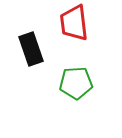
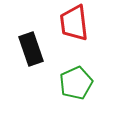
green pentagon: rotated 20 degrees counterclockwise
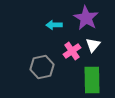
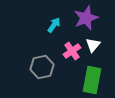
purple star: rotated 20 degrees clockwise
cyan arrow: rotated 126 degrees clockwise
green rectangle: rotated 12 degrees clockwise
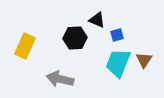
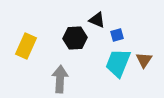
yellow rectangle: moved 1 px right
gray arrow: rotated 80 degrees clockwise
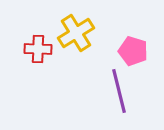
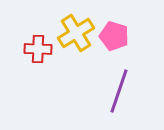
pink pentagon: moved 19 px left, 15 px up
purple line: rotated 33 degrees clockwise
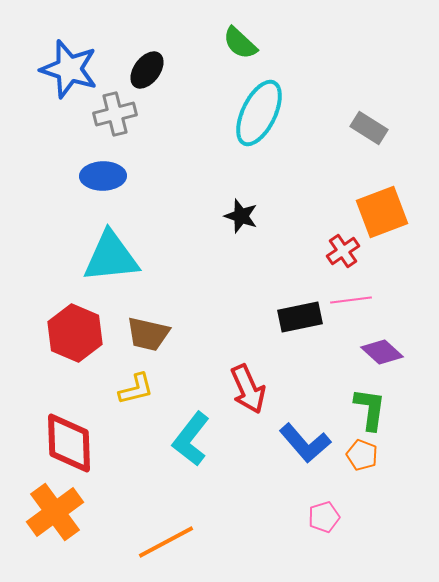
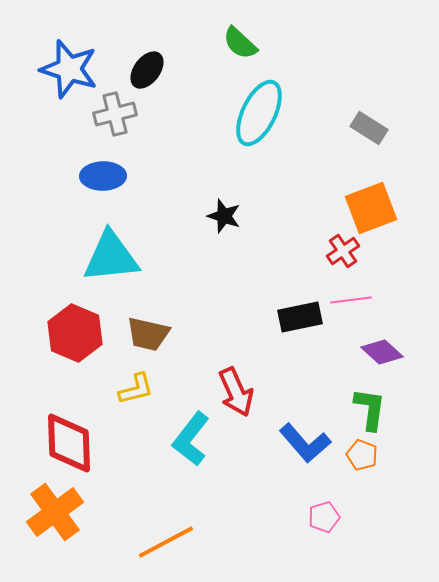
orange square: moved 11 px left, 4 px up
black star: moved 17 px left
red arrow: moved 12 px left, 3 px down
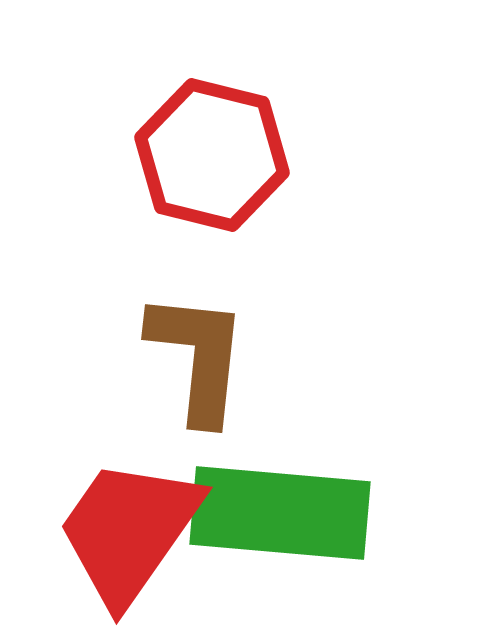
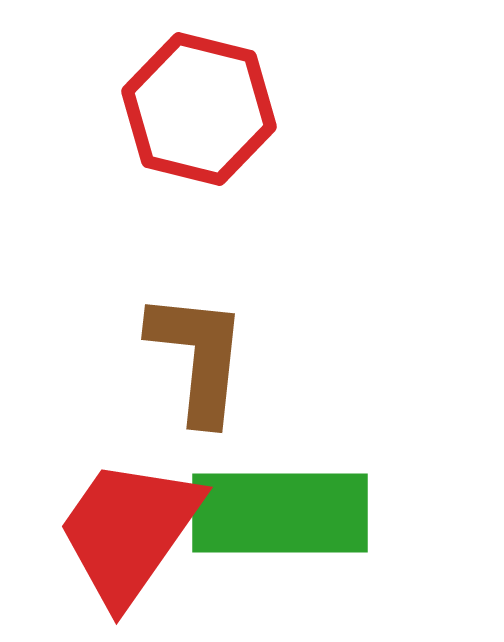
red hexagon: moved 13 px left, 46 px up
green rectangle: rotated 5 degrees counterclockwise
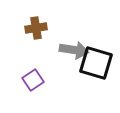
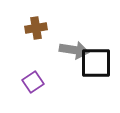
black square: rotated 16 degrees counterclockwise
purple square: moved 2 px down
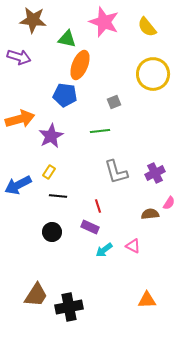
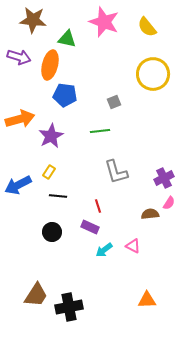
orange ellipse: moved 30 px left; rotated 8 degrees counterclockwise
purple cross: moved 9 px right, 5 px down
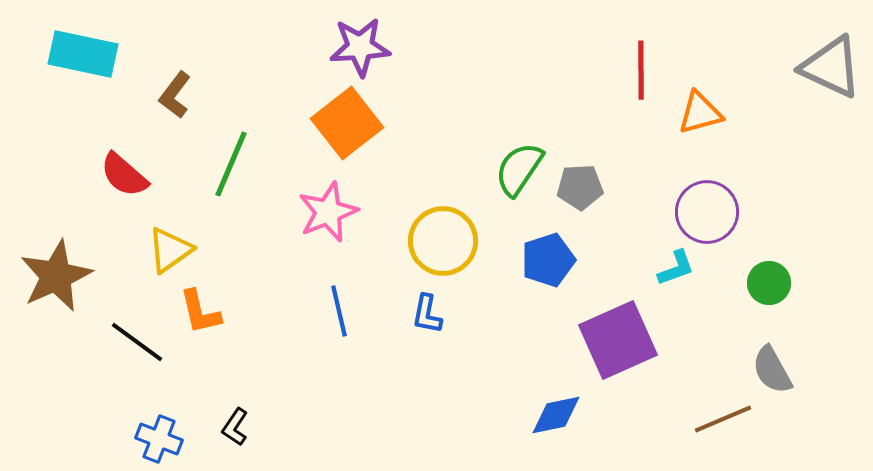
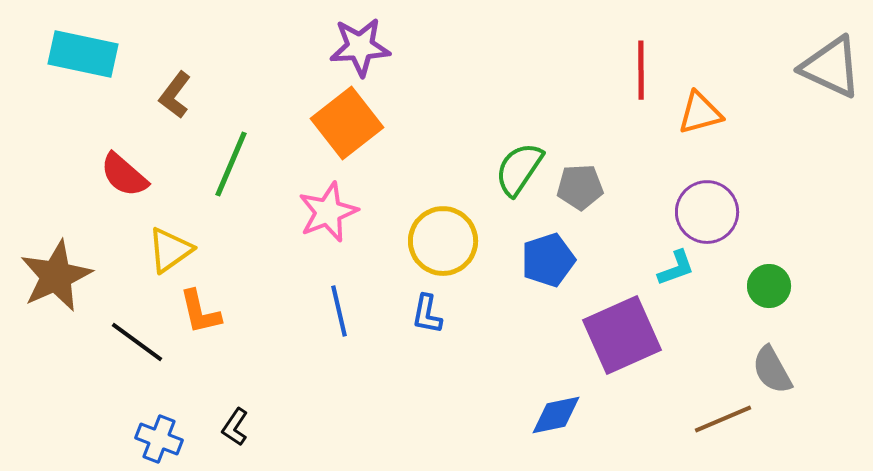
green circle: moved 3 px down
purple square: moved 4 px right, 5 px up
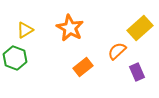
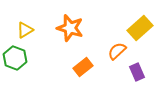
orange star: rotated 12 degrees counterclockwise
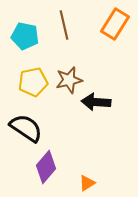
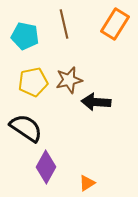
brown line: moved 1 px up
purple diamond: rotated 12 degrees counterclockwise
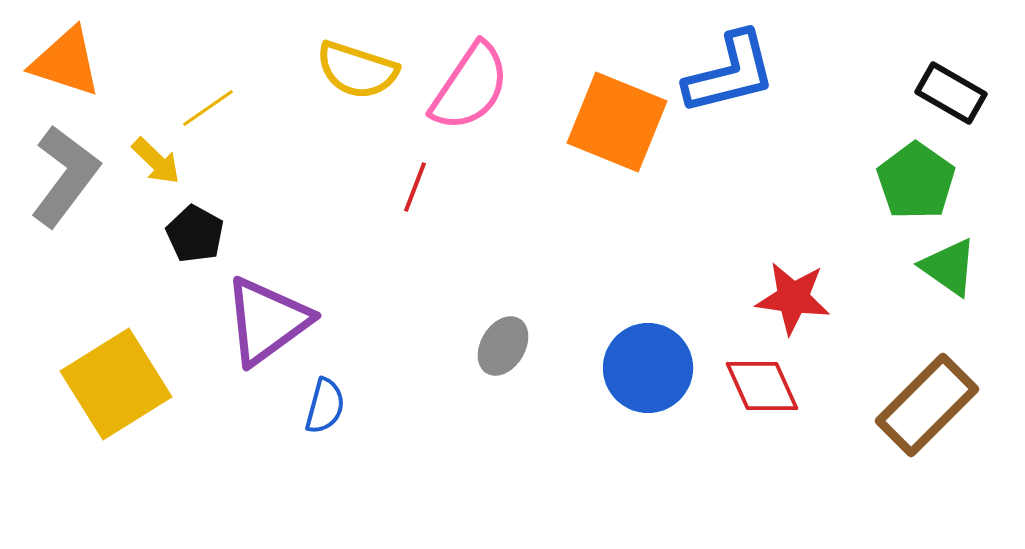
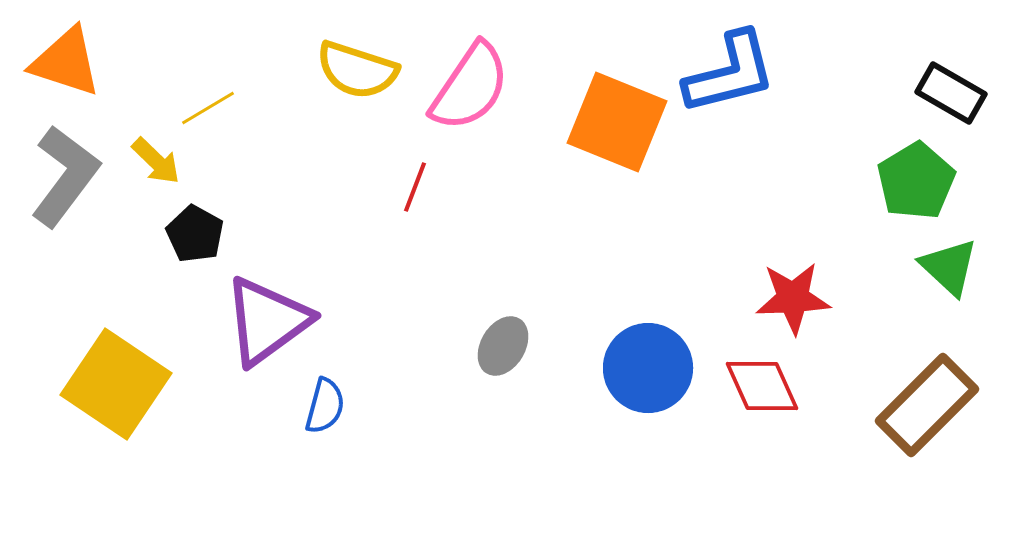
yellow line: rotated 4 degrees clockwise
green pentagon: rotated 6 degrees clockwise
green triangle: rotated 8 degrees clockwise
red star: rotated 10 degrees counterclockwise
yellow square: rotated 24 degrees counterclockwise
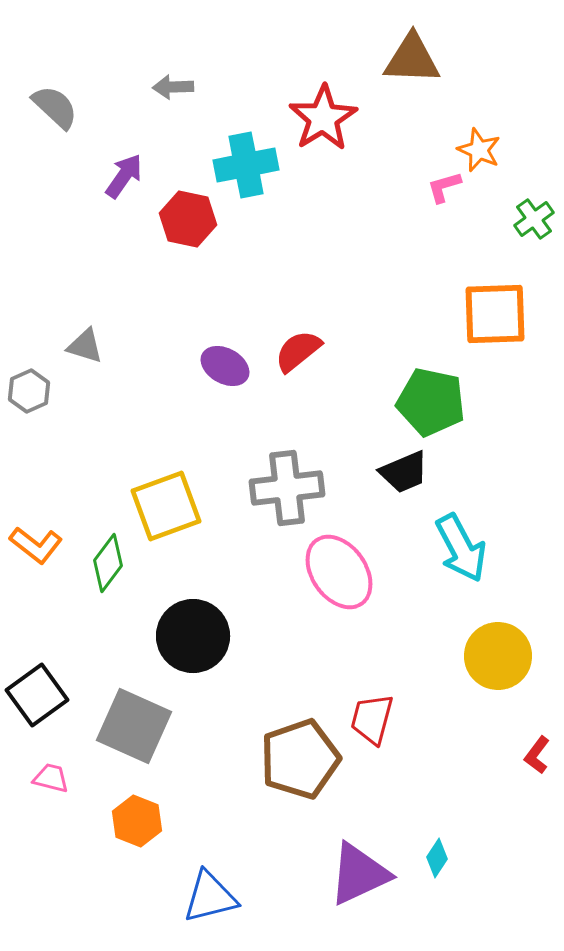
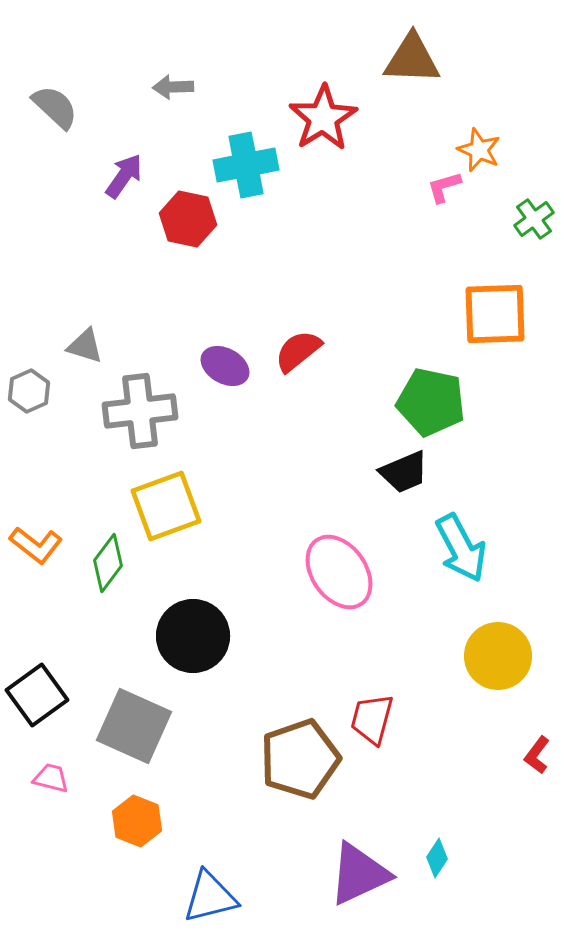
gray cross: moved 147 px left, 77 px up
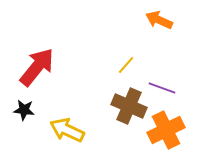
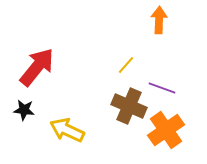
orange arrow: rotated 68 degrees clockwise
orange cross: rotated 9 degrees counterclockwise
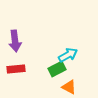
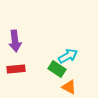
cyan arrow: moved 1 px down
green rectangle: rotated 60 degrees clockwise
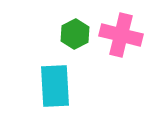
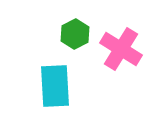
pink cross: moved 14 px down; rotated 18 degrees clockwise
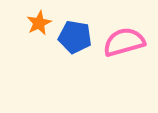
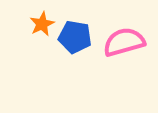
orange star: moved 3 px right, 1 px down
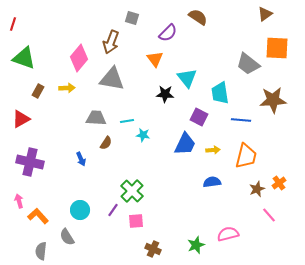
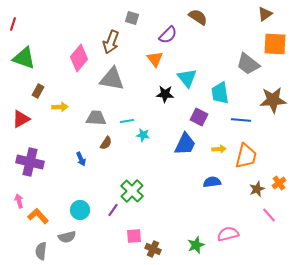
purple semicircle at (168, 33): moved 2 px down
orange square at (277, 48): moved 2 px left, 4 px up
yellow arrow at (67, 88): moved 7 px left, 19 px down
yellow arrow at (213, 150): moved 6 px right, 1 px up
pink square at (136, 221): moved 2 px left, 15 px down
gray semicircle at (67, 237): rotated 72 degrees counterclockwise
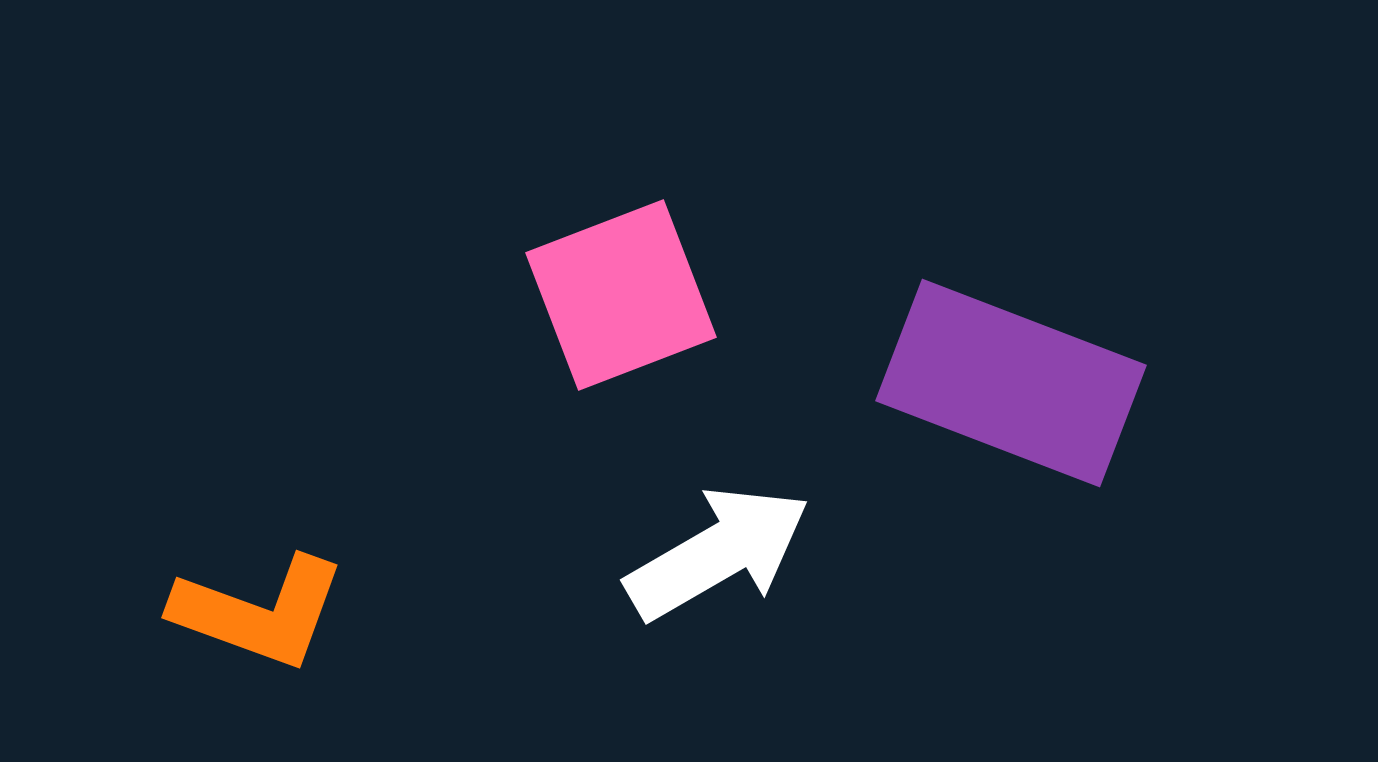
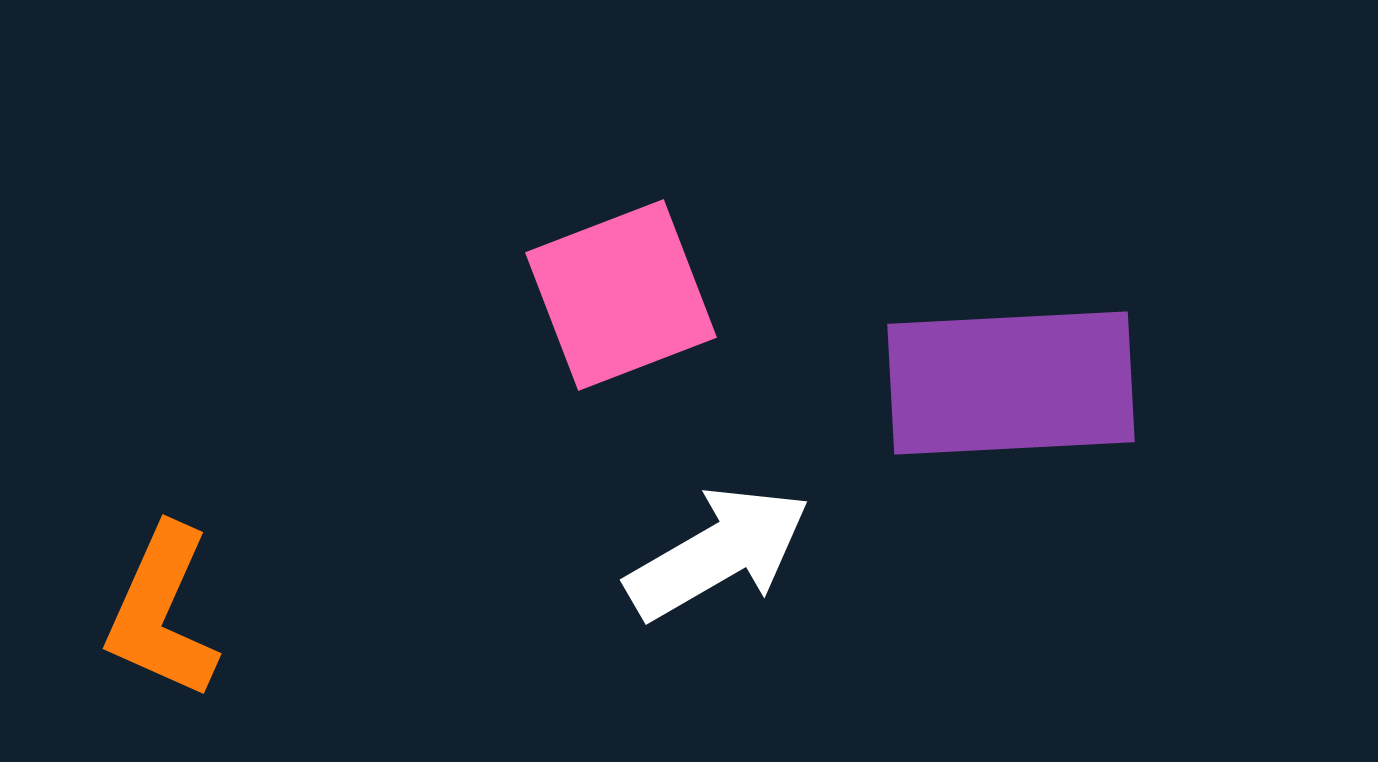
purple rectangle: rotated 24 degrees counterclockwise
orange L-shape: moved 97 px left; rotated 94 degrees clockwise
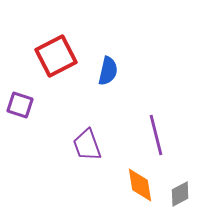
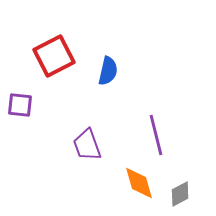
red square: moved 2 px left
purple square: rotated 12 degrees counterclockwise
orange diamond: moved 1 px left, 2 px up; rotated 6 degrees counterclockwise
========================
### TASK STATEMENT
Transcribe exactly, and without any pictures, each line from the one that holds "purple semicircle at" through the final line of the material above.

### EXPECTED OUTPUT
purple semicircle at (168, 33): moved 2 px down
orange square at (277, 48): moved 2 px left, 4 px up
yellow arrow at (67, 88): moved 7 px left, 19 px down
yellow arrow at (213, 150): moved 6 px right, 1 px up
pink square at (136, 221): moved 2 px left, 15 px down
gray semicircle at (67, 237): rotated 72 degrees counterclockwise
purple rectangle: rotated 24 degrees counterclockwise
orange L-shape: moved 97 px left; rotated 94 degrees clockwise
red square: moved 2 px left
purple square: rotated 12 degrees counterclockwise
orange diamond: moved 1 px left, 2 px up; rotated 6 degrees counterclockwise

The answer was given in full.